══ Supplied material ══

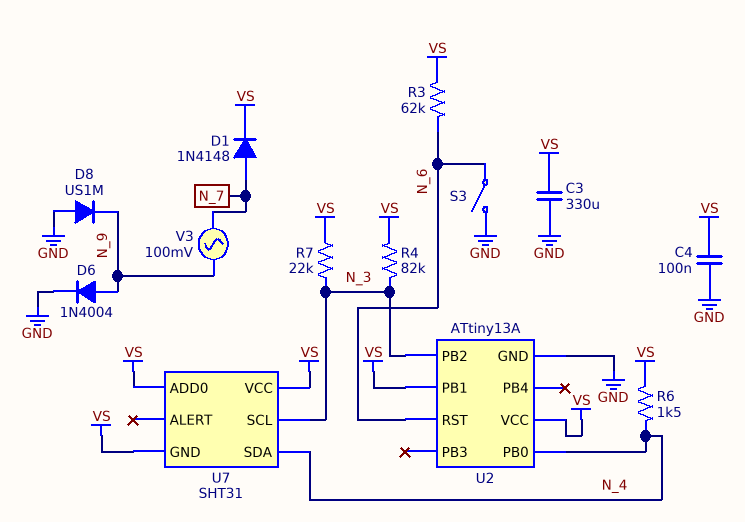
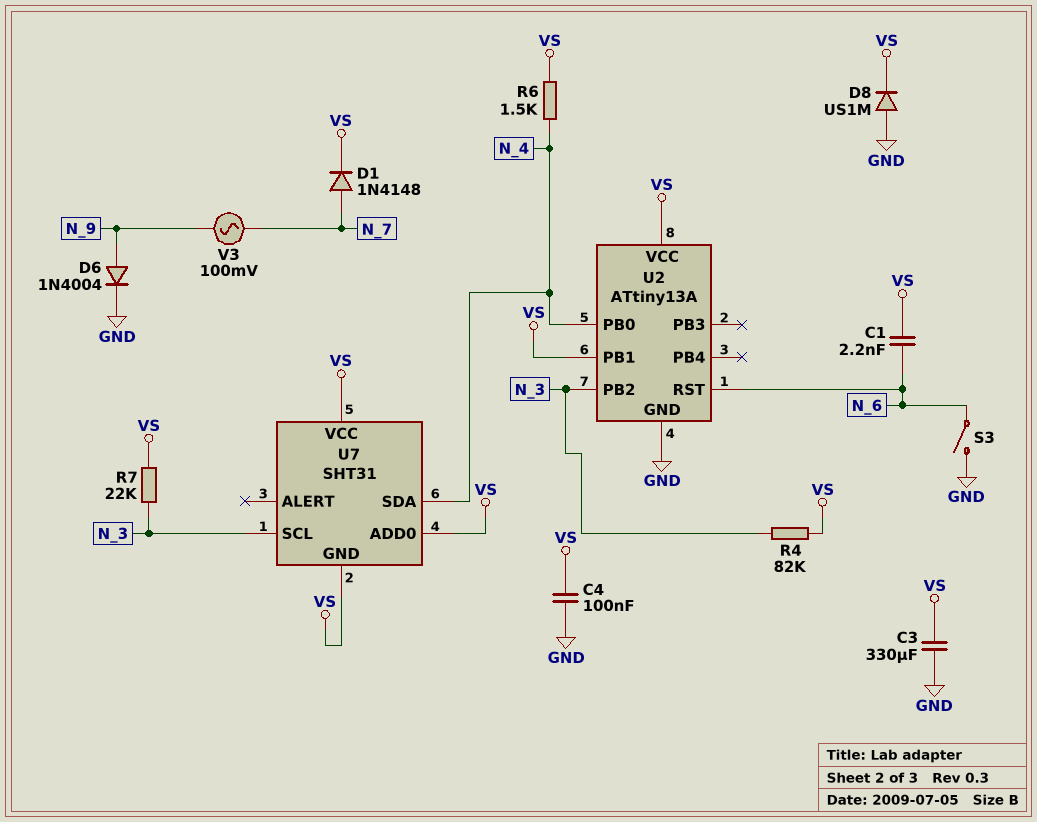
C1: none -> 2.2nF (N_6, VS)
D8: diode US1M (A GND, K N_9) -> diode US1M (A GND, K VS)
R3: 62k (N_6, VS) -> none

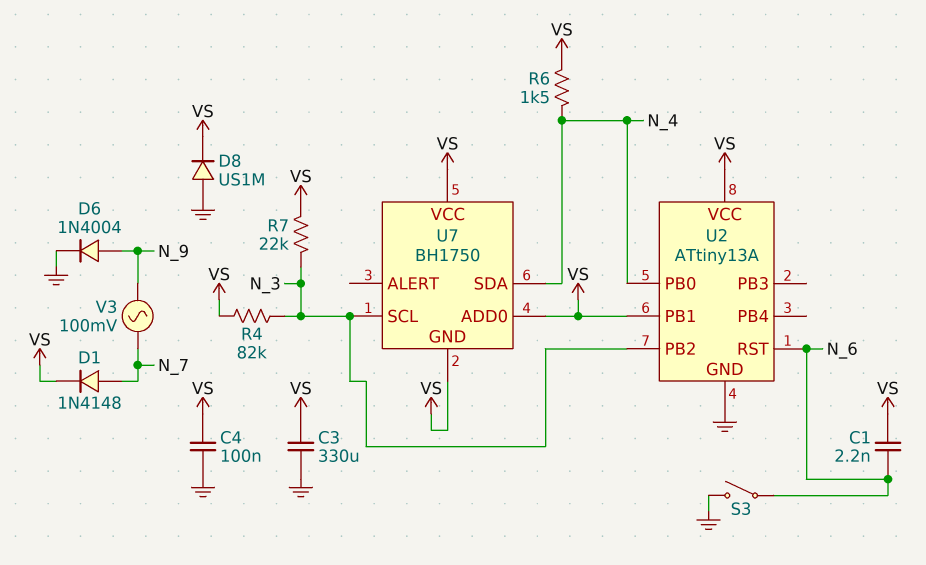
U7: SHT31 -> BH1750

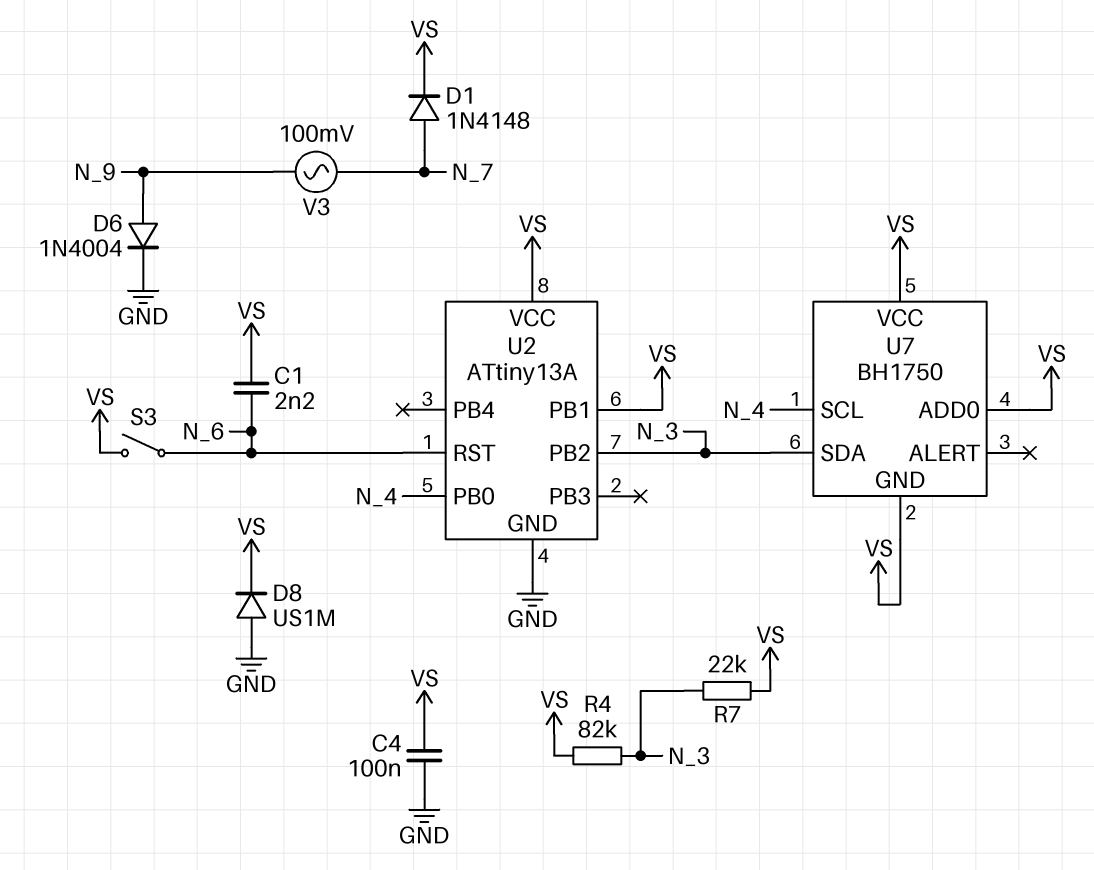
C3: 330uF (GND, VS) -> none
R6: 1.5k (N_4, VS) -> none
S3: switch (GND, N_6) -> switch (N_6, VS)
U7 pin SCL: N_3 -> N_4
U7 pin SDA: N_4 -> N_3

═══

_Try it_: Your answer should be every line above, written out exactly, with no pictures.

_Response to this task_:
C1: none -> 2.2nF (N_6, VS)
D8: diode US1M (A GND, K N_9) -> diode US1M (A GND, K VS)
R3: 62k (N_6, VS) -> none

U7: SHT31 -> BH1750

C3: 330uF (GND, VS) -> none
R6: 1.5k (N_4, VS) -> none
S3: switch (GND, N_6) -> switch (N_6, VS)
U7 pin SCL: N_3 -> N_4
U7 pin SDA: N_4 -> N_3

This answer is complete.